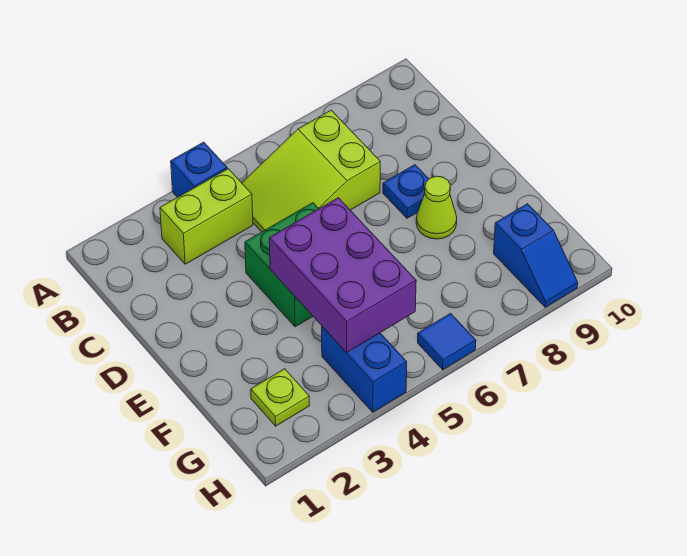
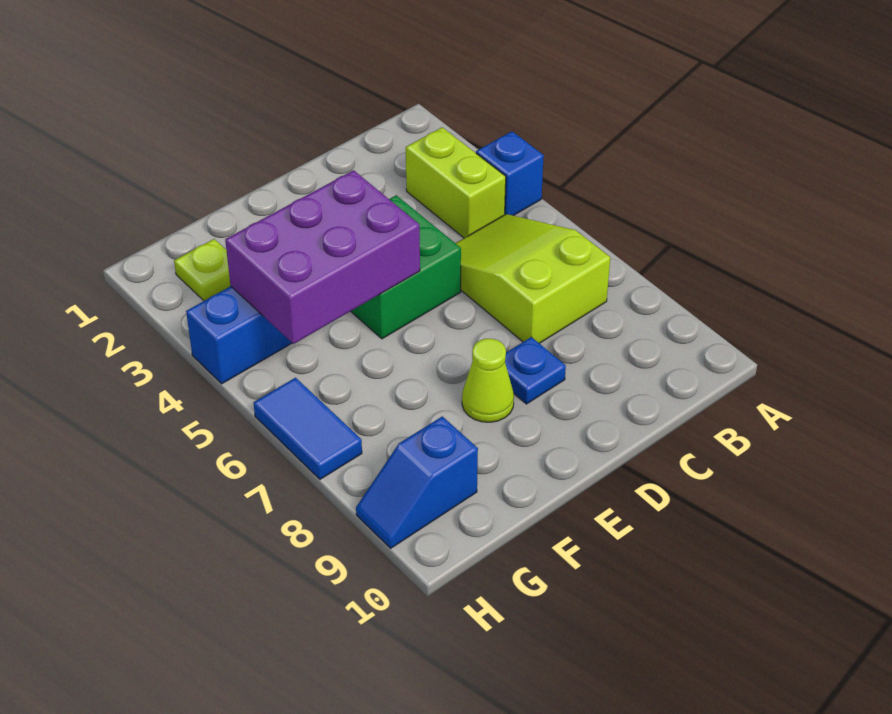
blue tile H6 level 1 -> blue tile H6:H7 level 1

++++++++

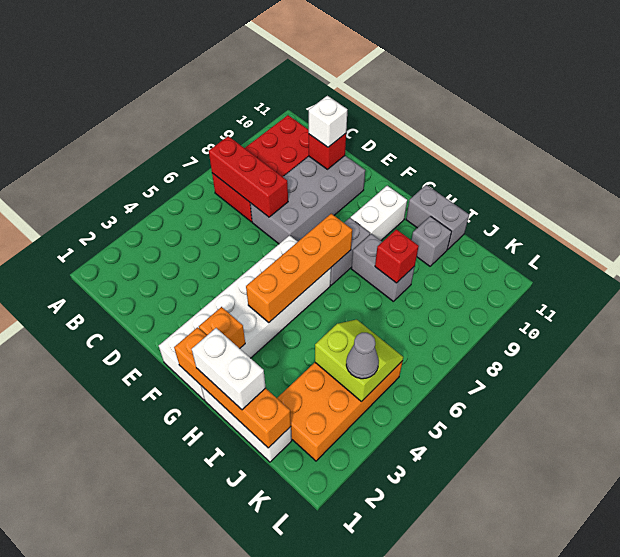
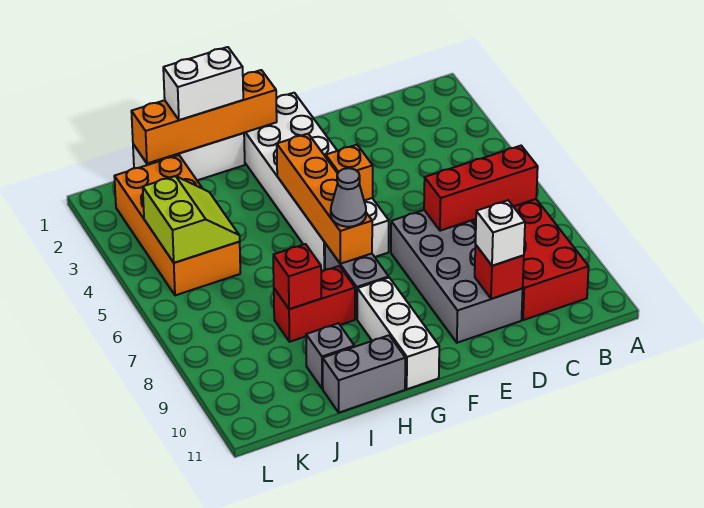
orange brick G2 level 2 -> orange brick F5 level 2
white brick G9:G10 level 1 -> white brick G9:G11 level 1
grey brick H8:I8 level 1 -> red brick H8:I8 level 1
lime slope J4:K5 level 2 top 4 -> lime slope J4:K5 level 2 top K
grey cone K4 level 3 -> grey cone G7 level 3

++++++++

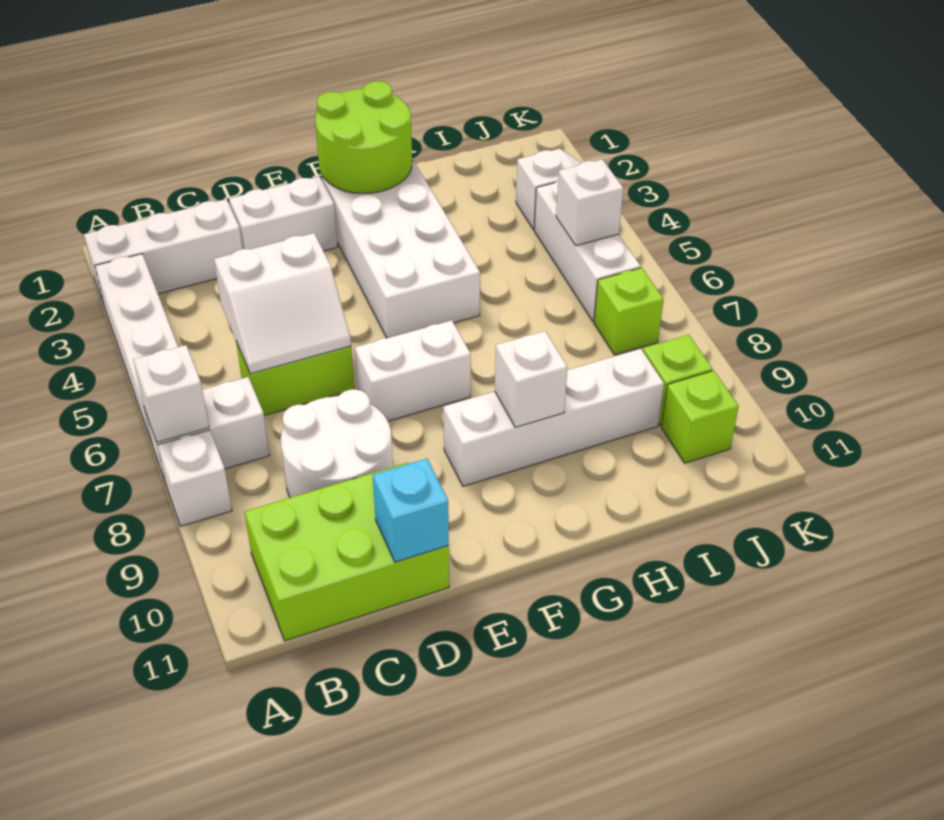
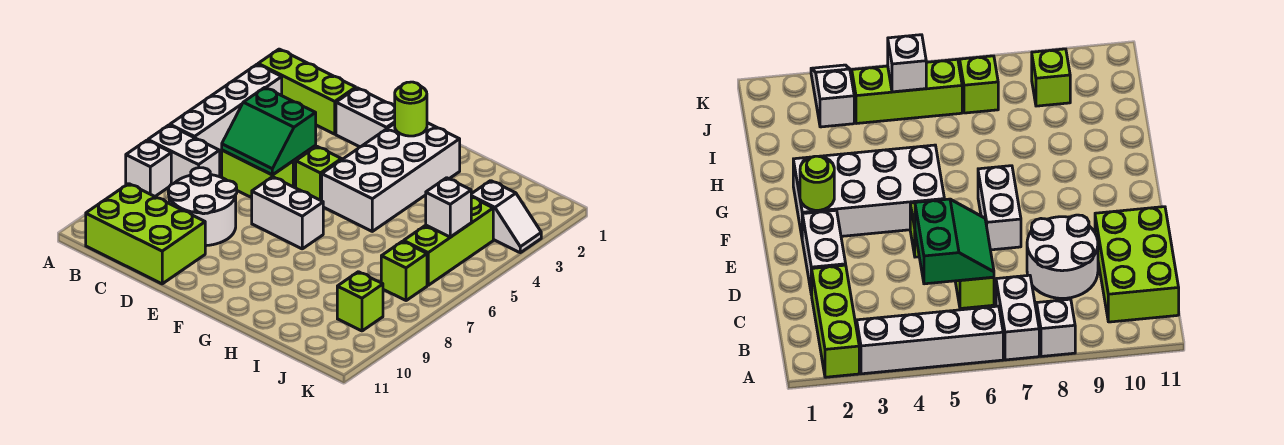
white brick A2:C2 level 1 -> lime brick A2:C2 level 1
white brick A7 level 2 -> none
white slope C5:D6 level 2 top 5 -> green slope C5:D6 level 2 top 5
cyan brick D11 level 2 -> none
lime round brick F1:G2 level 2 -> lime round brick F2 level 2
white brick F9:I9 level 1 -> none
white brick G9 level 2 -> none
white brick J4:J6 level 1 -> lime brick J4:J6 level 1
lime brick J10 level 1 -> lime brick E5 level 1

++++++++

Retype exactly the span of lines from the one with "grey brick H8:I8" through the one with "grey cone K4 level 3 -> grey cone G7 level 3"; include both ends and omit the rest of the material.

grey brick H8:I8 level 1 -> red brick H8:I8 level 1
lime slope J4:K5 level 2 top 4 -> lime slope J4:K5 level 2 top K
grey cone K4 level 3 -> grey cone G7 level 3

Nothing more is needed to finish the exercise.